**TASK ITEM**
Count how many lines below include the word "green". Answer with a number only.

**RECORDS PROVIDED**
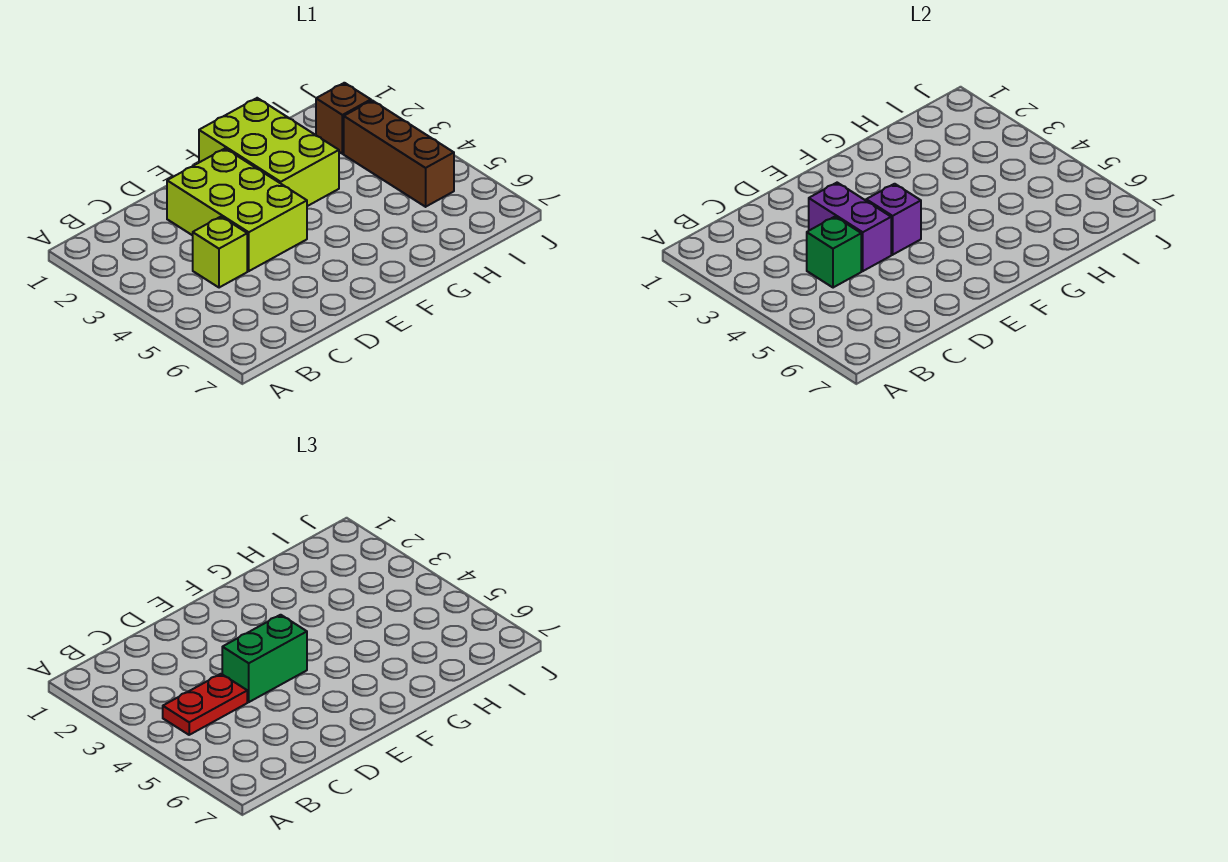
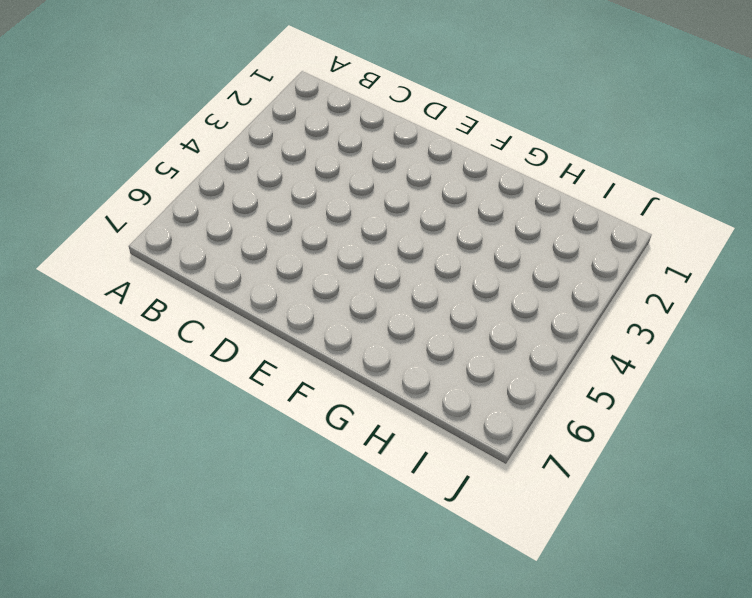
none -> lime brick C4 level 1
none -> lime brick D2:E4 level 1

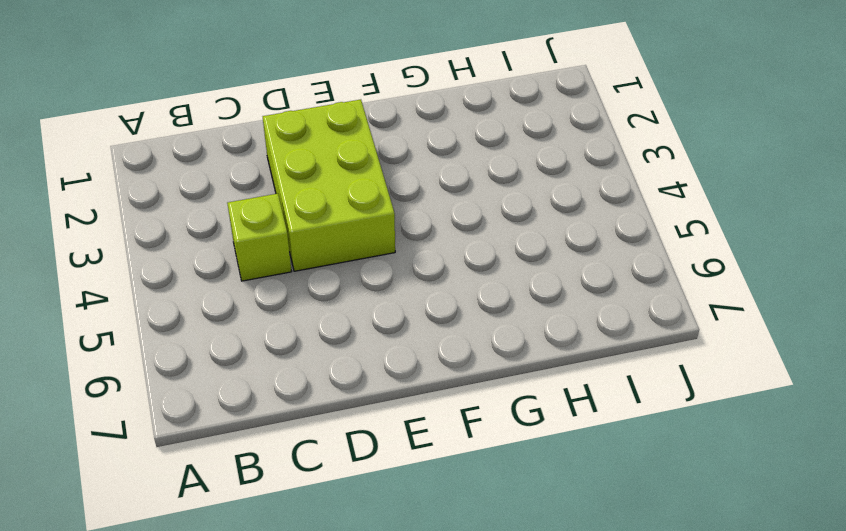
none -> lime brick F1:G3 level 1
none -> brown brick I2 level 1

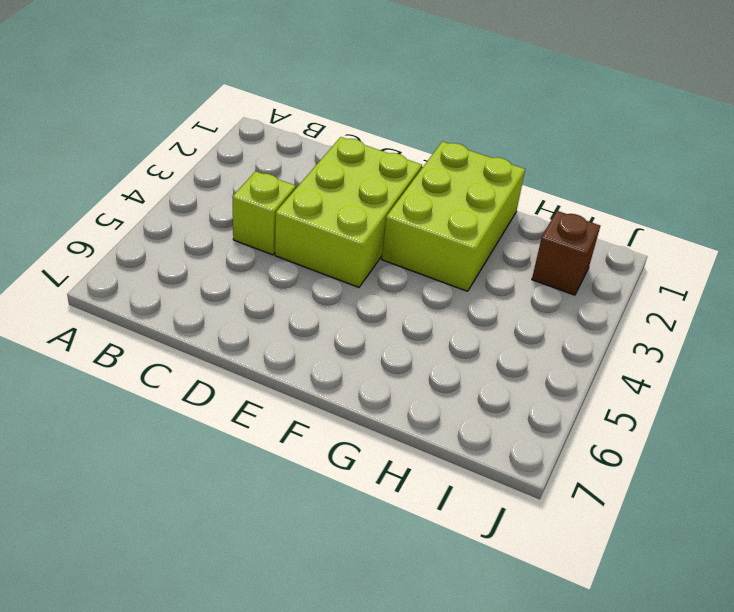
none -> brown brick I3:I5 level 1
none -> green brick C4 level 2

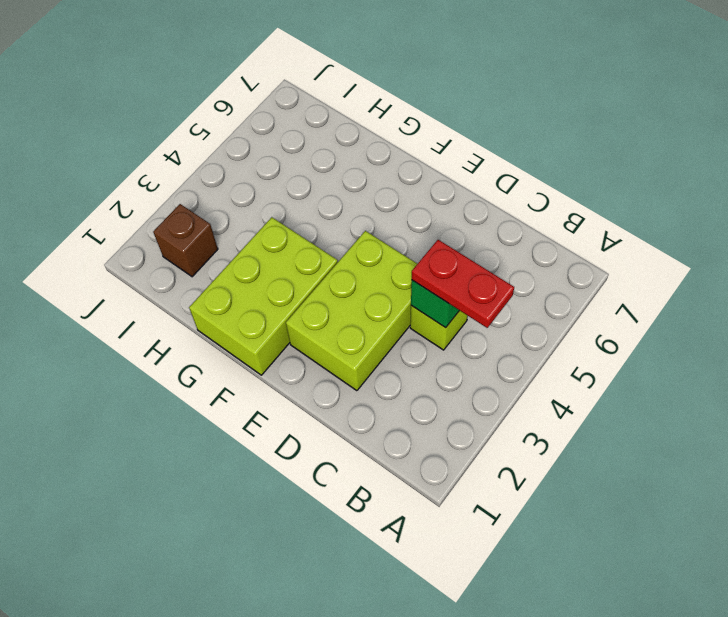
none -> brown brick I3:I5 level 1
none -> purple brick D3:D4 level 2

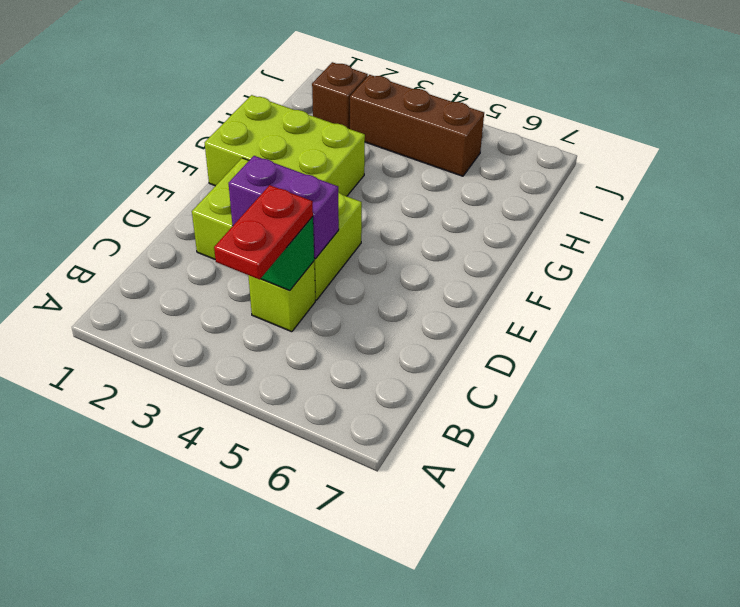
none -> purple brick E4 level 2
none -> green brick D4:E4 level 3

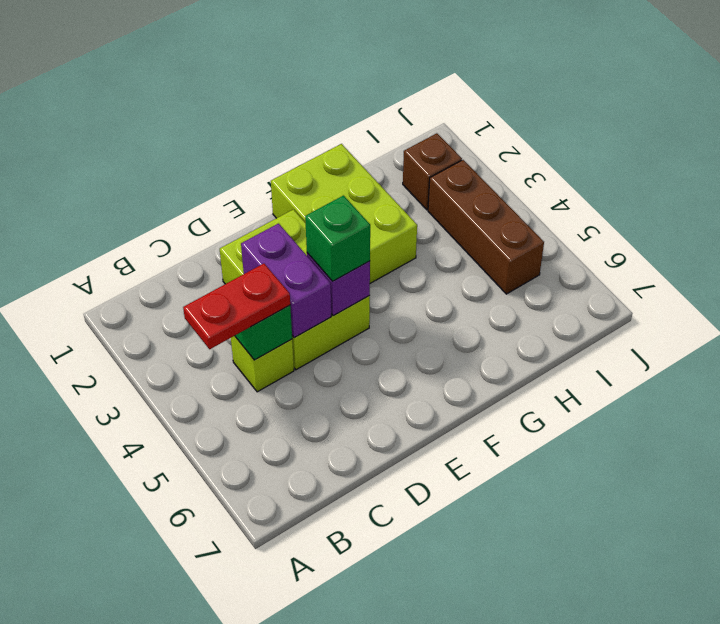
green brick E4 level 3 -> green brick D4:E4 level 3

...

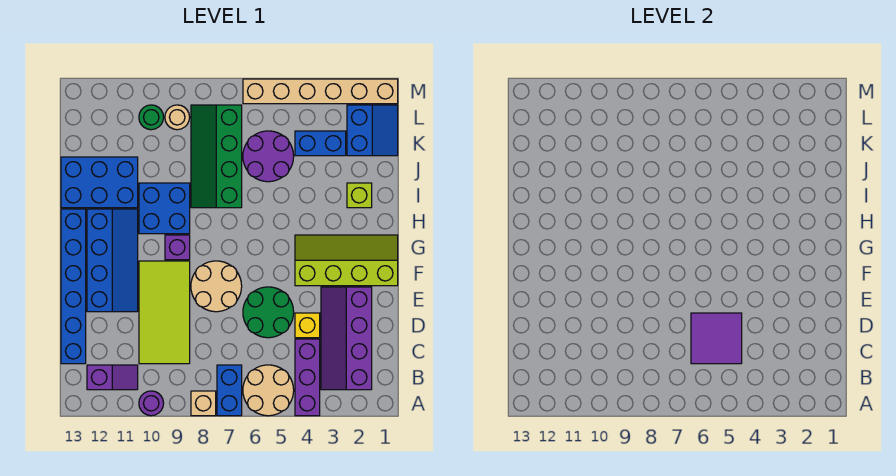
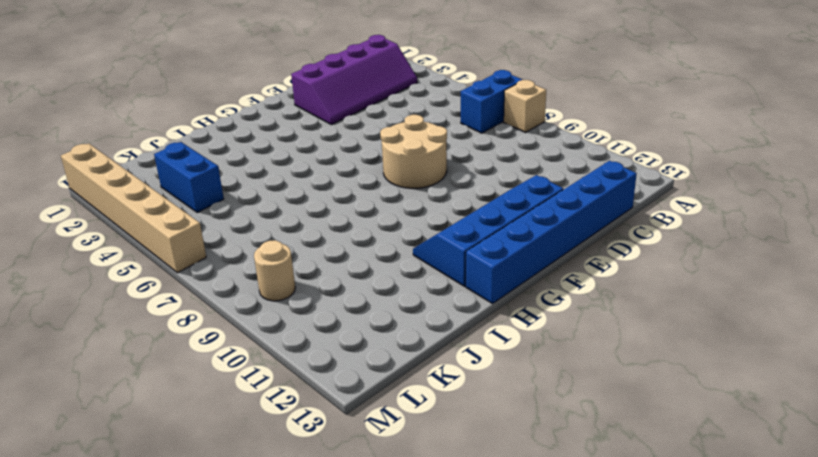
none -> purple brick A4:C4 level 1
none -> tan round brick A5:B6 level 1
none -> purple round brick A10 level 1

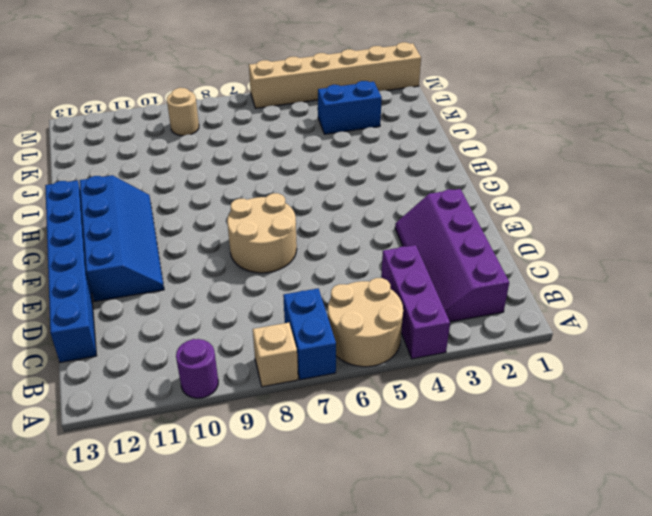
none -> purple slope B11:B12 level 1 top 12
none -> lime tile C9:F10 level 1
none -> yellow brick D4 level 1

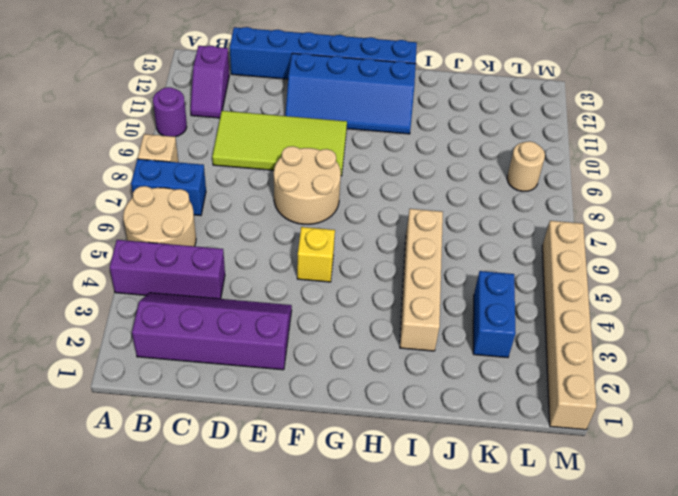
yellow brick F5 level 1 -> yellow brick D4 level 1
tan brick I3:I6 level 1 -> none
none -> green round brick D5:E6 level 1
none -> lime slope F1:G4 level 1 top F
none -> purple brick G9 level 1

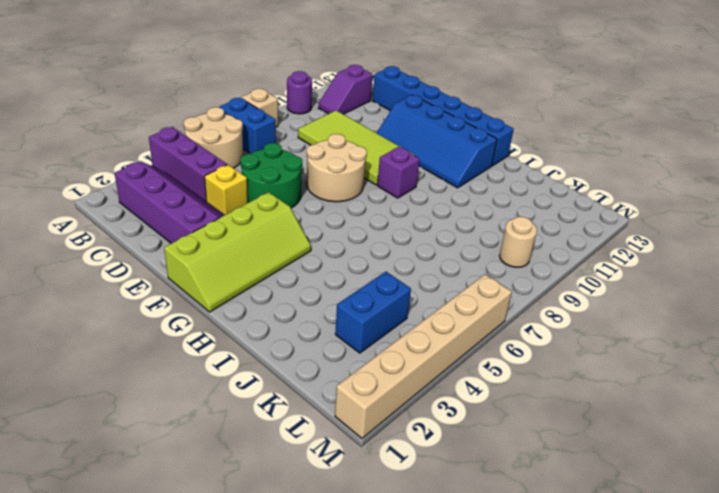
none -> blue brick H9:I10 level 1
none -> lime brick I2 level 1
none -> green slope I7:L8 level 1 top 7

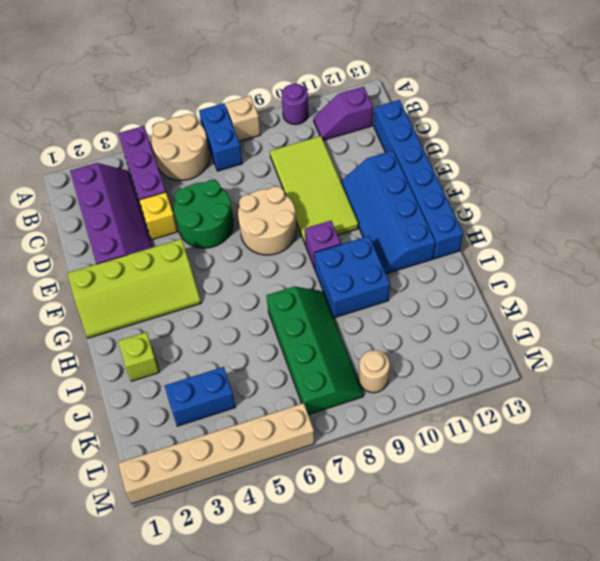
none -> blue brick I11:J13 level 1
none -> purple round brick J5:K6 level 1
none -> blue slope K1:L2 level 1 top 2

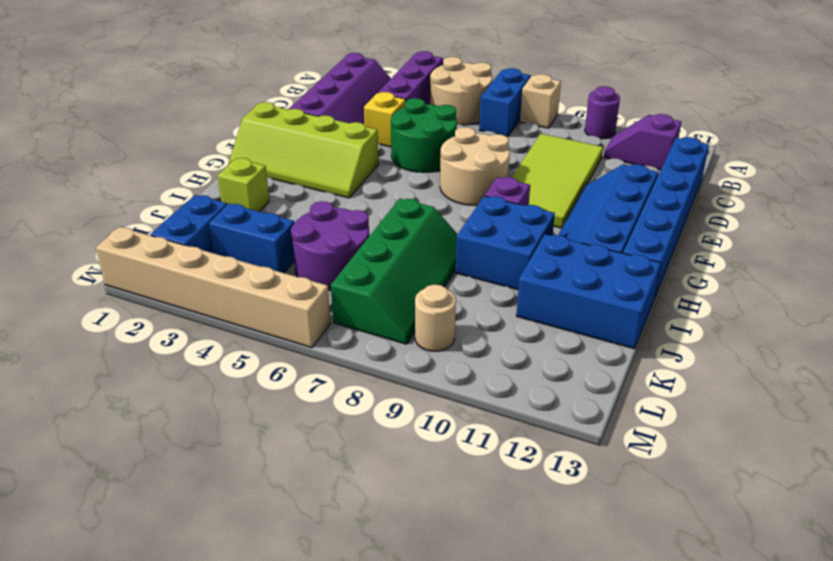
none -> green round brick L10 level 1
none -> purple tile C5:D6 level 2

---

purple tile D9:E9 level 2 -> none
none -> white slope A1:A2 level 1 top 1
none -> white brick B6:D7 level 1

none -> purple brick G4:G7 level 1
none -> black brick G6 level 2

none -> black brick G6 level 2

**ANSWER TO THIS PROBLEM**
6